### Directions
Print the lines in the listing below that fall between the line with "IC4: CH330N -> HT42B534" and the line with "U37: NOR 74LS02", those two lines included, exactly as they stand and with nothing else.

### Records
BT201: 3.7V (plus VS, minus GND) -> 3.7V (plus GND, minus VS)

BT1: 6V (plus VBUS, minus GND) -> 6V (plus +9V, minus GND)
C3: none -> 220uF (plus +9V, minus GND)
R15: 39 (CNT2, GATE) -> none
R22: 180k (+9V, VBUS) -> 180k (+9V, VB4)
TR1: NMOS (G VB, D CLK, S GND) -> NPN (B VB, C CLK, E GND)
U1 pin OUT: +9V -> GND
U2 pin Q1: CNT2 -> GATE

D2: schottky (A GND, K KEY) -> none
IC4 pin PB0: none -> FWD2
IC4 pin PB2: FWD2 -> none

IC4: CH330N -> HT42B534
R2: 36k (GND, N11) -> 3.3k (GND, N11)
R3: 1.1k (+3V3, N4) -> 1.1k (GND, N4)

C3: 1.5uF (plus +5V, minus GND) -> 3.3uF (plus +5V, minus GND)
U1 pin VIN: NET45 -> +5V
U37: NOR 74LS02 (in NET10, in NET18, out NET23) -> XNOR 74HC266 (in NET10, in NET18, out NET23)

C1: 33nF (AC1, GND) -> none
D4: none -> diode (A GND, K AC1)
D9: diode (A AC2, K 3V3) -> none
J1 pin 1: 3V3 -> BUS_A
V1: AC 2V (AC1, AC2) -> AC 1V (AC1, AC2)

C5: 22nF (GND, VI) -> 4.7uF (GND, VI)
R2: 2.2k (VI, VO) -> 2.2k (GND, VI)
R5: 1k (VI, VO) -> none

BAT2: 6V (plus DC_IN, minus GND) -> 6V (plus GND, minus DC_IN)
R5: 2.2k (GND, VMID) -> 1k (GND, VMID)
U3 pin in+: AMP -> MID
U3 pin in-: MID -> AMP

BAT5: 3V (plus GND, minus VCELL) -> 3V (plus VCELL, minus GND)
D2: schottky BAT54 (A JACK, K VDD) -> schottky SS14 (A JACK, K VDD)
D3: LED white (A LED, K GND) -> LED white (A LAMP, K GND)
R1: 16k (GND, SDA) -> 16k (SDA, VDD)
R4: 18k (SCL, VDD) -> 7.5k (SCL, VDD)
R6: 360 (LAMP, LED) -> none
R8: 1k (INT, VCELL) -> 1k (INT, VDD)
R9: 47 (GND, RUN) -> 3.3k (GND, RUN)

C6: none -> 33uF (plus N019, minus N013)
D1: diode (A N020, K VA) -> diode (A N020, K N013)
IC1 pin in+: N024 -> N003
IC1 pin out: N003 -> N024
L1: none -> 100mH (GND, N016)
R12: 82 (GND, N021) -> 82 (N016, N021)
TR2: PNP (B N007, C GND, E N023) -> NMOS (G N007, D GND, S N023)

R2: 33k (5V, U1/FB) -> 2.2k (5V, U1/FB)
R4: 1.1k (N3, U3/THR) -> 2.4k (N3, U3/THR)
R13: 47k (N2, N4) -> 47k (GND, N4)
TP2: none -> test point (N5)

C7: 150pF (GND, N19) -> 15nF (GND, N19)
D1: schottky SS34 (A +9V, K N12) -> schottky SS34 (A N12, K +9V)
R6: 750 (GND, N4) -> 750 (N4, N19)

### Solved exercise
IC4: CH330N -> HT42B534
R2: 36k (GND, N11) -> 3.3k (GND, N11)
R3: 1.1k (+3V3, N4) -> 1.1k (GND, N4)

C3: 1.5uF (plus +5V, minus GND) -> 3.3uF (plus +5V, minus GND)
U1 pin VIN: NET45 -> +5V
U37: NOR 74LS02 (in NET10, in NET18, out NET23) -> XNOR 74HC266 (in NET10, in NET18, out NET23)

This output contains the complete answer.